(Source material Opens)
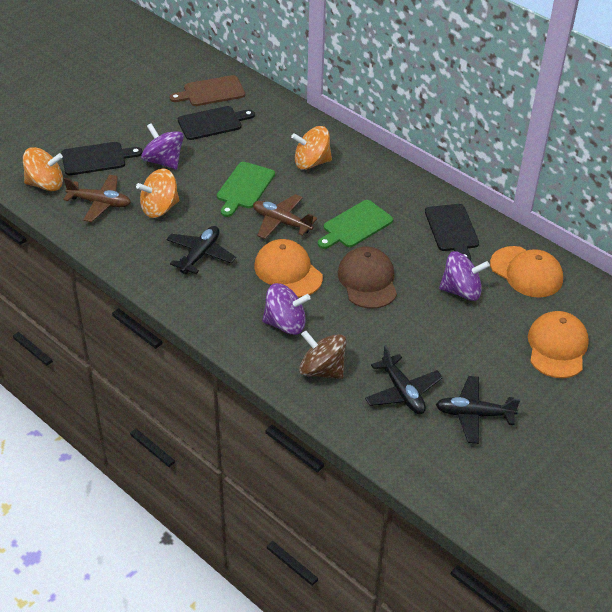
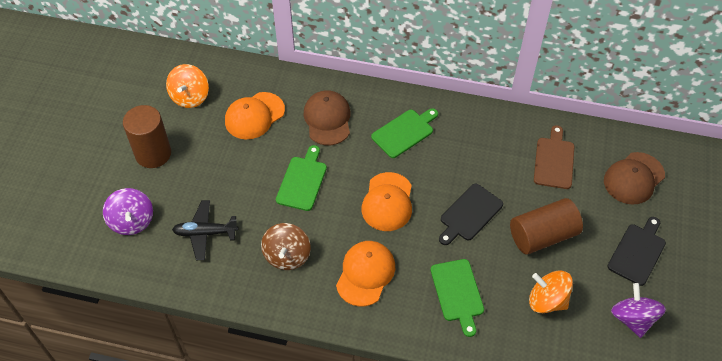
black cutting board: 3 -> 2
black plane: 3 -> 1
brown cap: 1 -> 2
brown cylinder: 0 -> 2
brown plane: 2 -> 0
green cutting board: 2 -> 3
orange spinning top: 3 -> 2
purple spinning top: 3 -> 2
(Source material Closes)
*Required work:*
Write the data above out again exactly, minus its pictures.

*Exercise output:*
black cutting board: 3 -> 2
black plane: 3 -> 1
brown cap: 1 -> 2
brown cylinder: 0 -> 2
brown plane: 2 -> 0
green cutting board: 2 -> 3
orange spinning top: 3 -> 2
purple spinning top: 3 -> 2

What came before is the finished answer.